What the task requires:
Return the data below exactly, please, but drop the pictures.

Material provided:
▬▬▬

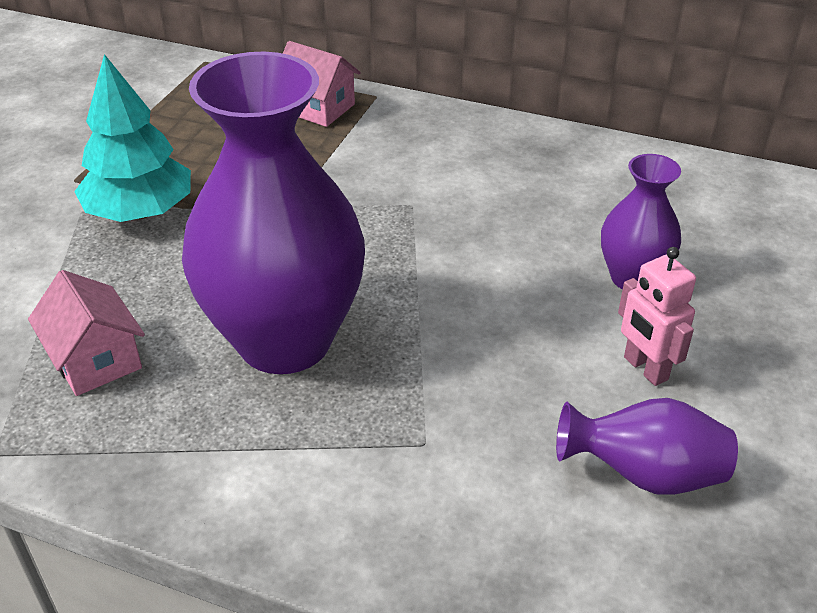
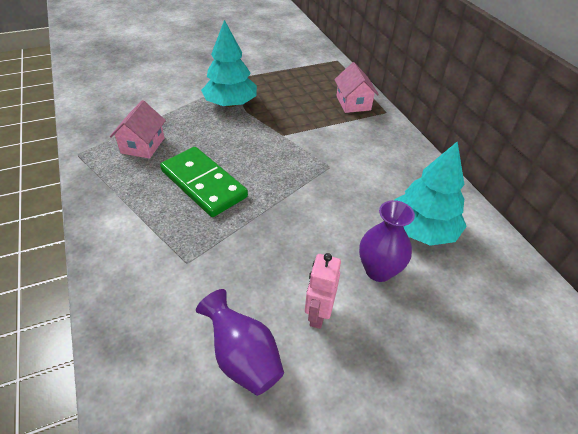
camera: 45 degrees right, 5 degrees up
(285, 340) = (203, 184): purple vase -> green domino
(610, 205) = (422, 230): none -> turquoise tree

▬▬▬

Task response:
camera: 45 degrees right, 5 degrees up
(285, 340) = (203, 184): purple vase -> green domino
(610, 205) = (422, 230): none -> turquoise tree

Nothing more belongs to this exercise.